**What this task involves**
From the first line to the last, print the records exactly, leaving out the pictures.

Start of Data to process

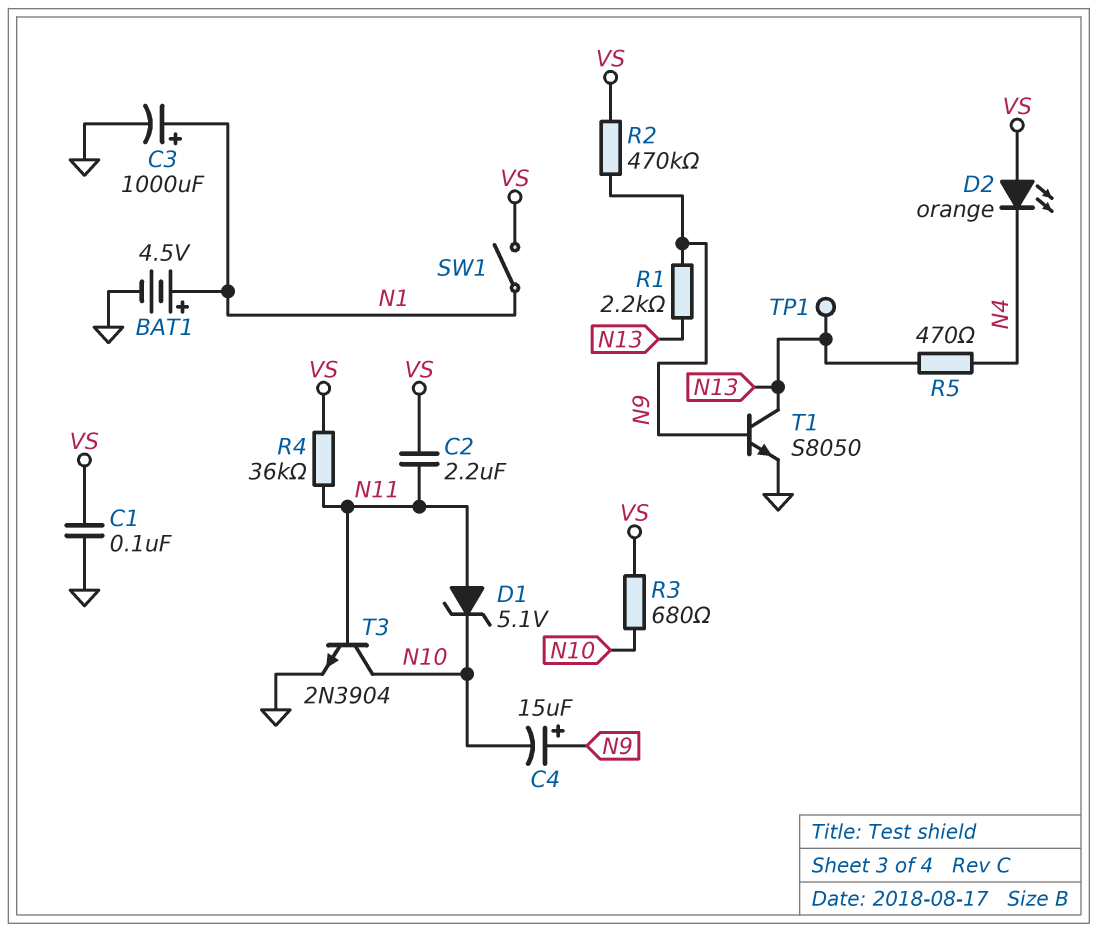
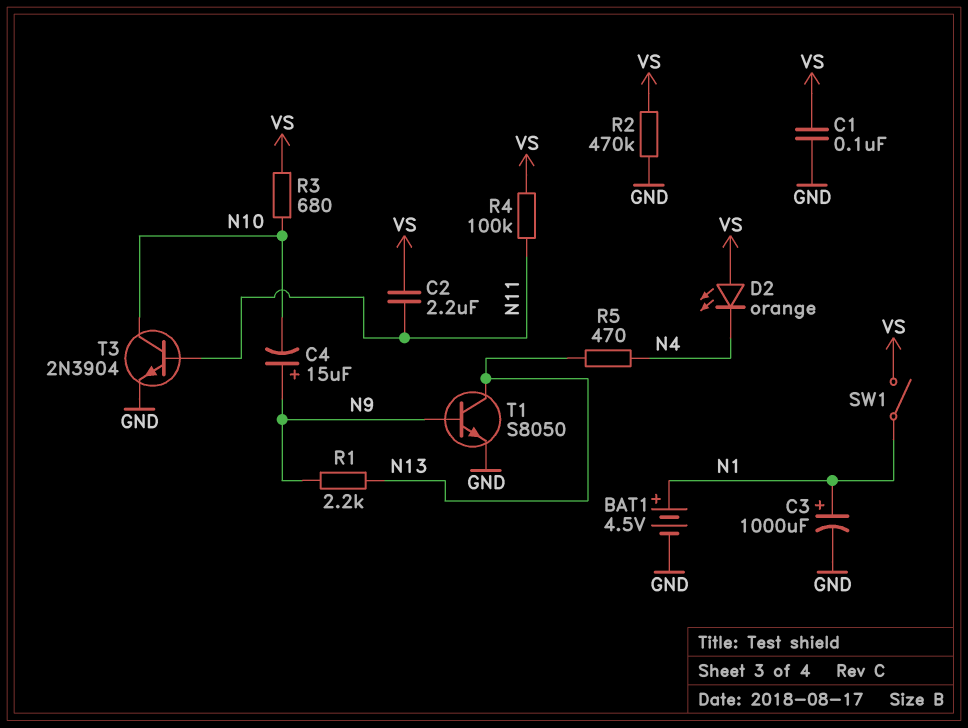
D1: zener 5.1V (A N11, K N10) -> none
R2: 470k (N9, VS) -> 470k (GND, VS)
R4: 36k (N11, VS) -> 100k (N11, VS)
TP1: test point (N13) -> none

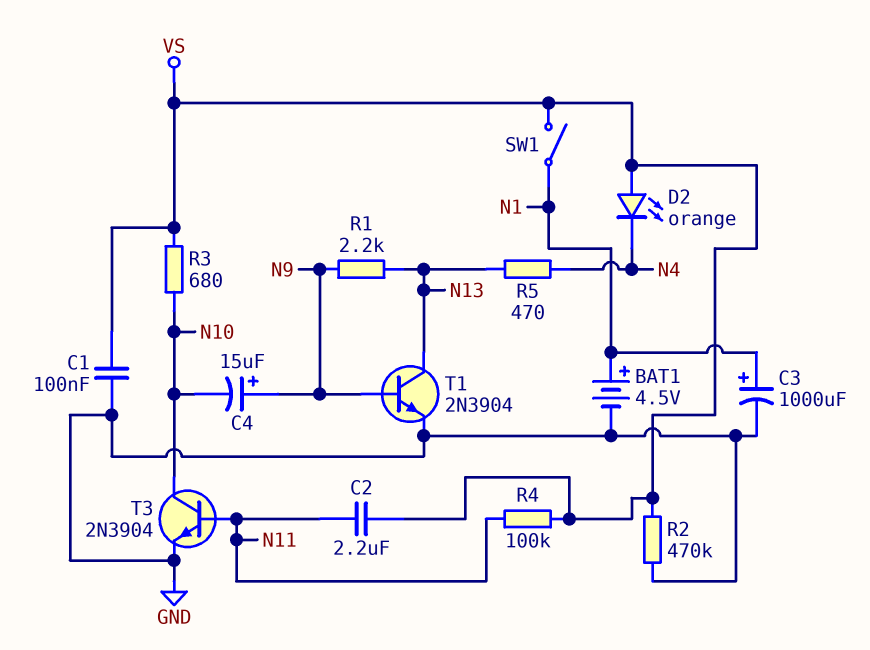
T1: NPN S8050 (B N9, C N13, E GND) -> NPN 2N3904 (B N9, C N13, E GND)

End of Data to process

**Response for this exercise**
D1: zener 5.1V (A N11, K N10) -> none
R2: 470k (N9, VS) -> 470k (GND, VS)
R4: 36k (N11, VS) -> 100k (N11, VS)
TP1: test point (N13) -> none

T1: NPN S8050 (B N9, C N13, E GND) -> NPN 2N3904 (B N9, C N13, E GND)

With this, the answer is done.